■ Task description
Reproduce word for word everything from the start of the listing down to the line containing "coordinates (465, 215).", with both ends included.

[Listing for finding displayed items]
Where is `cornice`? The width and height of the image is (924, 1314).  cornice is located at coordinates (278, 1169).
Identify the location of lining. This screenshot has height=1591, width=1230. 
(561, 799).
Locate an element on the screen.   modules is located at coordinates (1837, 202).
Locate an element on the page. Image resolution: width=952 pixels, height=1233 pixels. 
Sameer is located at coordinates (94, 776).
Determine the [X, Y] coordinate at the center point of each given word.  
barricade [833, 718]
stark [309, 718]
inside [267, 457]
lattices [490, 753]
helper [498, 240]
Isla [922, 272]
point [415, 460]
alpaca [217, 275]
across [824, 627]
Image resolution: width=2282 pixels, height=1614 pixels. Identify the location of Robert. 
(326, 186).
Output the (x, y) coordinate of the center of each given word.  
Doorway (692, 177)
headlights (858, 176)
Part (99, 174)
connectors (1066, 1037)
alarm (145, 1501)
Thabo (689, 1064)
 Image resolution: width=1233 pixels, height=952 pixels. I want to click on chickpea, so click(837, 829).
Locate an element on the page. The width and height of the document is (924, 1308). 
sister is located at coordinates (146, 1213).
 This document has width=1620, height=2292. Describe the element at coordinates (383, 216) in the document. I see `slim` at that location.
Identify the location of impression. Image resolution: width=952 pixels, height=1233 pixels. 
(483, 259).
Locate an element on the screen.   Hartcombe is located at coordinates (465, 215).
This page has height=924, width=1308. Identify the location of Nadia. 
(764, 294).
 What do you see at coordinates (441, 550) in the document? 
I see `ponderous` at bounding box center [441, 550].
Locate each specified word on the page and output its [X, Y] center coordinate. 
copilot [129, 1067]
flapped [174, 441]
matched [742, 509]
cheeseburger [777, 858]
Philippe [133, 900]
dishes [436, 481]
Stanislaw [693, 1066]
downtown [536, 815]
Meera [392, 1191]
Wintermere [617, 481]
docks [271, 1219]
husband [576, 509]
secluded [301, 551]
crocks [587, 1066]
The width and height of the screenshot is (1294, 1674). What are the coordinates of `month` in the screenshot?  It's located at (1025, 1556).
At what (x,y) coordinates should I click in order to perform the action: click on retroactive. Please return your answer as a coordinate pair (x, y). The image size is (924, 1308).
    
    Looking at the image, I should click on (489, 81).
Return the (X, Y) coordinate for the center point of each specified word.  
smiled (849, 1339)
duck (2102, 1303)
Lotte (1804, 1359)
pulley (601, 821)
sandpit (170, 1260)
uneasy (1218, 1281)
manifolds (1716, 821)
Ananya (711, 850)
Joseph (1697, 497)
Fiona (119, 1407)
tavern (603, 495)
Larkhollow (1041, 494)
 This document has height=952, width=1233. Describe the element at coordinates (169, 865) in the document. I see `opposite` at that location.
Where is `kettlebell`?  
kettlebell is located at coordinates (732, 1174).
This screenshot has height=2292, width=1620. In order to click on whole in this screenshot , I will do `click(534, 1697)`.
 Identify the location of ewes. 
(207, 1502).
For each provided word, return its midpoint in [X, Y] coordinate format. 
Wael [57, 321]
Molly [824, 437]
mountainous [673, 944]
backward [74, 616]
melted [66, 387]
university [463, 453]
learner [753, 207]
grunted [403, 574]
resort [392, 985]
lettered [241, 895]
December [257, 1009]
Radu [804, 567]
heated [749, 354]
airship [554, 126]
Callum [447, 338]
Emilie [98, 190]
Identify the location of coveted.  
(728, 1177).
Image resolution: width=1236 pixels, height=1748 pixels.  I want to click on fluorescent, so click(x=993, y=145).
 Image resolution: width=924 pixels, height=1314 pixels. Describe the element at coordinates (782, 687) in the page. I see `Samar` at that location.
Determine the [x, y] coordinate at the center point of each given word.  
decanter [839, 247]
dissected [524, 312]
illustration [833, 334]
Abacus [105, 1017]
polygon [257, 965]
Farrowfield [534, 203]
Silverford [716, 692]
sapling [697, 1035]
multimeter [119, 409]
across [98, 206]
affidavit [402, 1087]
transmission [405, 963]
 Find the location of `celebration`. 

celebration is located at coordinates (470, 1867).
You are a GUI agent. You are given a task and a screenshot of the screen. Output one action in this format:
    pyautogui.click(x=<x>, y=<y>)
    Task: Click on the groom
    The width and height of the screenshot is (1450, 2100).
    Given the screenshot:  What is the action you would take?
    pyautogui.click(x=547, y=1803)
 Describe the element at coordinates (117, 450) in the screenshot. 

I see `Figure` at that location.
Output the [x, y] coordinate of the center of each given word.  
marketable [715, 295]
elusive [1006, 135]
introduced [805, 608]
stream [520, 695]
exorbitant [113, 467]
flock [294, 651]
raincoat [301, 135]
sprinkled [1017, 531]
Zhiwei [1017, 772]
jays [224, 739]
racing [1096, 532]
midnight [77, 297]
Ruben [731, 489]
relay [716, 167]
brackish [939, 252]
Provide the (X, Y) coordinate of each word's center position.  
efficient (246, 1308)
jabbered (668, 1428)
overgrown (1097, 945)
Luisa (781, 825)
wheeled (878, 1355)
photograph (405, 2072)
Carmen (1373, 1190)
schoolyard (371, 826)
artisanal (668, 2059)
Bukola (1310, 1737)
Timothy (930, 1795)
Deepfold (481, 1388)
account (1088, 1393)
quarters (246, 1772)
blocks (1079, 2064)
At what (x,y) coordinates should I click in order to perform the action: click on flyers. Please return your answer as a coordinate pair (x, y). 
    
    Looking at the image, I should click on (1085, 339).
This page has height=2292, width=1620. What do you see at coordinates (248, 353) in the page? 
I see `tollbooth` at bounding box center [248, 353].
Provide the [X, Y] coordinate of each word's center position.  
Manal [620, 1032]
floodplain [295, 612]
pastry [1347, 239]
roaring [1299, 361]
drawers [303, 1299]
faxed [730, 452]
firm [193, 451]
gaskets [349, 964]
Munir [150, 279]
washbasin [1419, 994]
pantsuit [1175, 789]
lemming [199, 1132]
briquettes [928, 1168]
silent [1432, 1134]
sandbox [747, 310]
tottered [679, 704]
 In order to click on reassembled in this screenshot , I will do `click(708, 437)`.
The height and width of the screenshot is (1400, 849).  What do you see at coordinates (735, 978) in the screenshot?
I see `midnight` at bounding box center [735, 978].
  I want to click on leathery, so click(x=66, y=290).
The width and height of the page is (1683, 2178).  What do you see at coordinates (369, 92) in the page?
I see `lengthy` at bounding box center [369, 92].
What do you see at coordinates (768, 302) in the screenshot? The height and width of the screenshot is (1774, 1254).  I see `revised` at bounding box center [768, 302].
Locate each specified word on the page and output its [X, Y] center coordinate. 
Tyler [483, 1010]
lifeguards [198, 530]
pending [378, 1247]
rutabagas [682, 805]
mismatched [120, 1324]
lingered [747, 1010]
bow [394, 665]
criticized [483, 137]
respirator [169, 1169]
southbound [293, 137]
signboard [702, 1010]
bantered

■ Final answer
Where is `cornice`? The width and height of the image is (924, 1314).  cornice is located at coordinates (278, 1169).
Identify the location of lining. This screenshot has height=1591, width=1230. 
(561, 799).
Locate an element on the screen.   modules is located at coordinates (1837, 202).
Locate an element on the page. Image resolution: width=952 pixels, height=1233 pixels. 
Sameer is located at coordinates (94, 776).
Determine the [X, Y] coordinate at the center point of each given word.  
barricade [833, 718]
stark [309, 718]
inside [267, 457]
lattices [490, 753]
helper [498, 240]
Isla [922, 272]
point [415, 460]
alpaca [217, 275]
across [824, 627]
Image resolution: width=2282 pixels, height=1614 pixels. Identify the location of Robert. 
(326, 186).
Output the (x, y) coordinate of the center of each given word.  
Doorway (692, 177)
headlights (858, 176)
Part (99, 174)
connectors (1066, 1037)
alarm (145, 1501)
Thabo (689, 1064)
 Image resolution: width=1233 pixels, height=952 pixels. I want to click on chickpea, so click(837, 829).
Locate an element on the page. The width and height of the document is (924, 1308). 
sister is located at coordinates (146, 1213).
 This document has width=1620, height=2292. Describe the element at coordinates (383, 216) in the document. I see `slim` at that location.
Identify the location of impression. Image resolution: width=952 pixels, height=1233 pixels. 
(483, 259).
Locate an element on the screen.   Hartcombe is located at coordinates (465, 215).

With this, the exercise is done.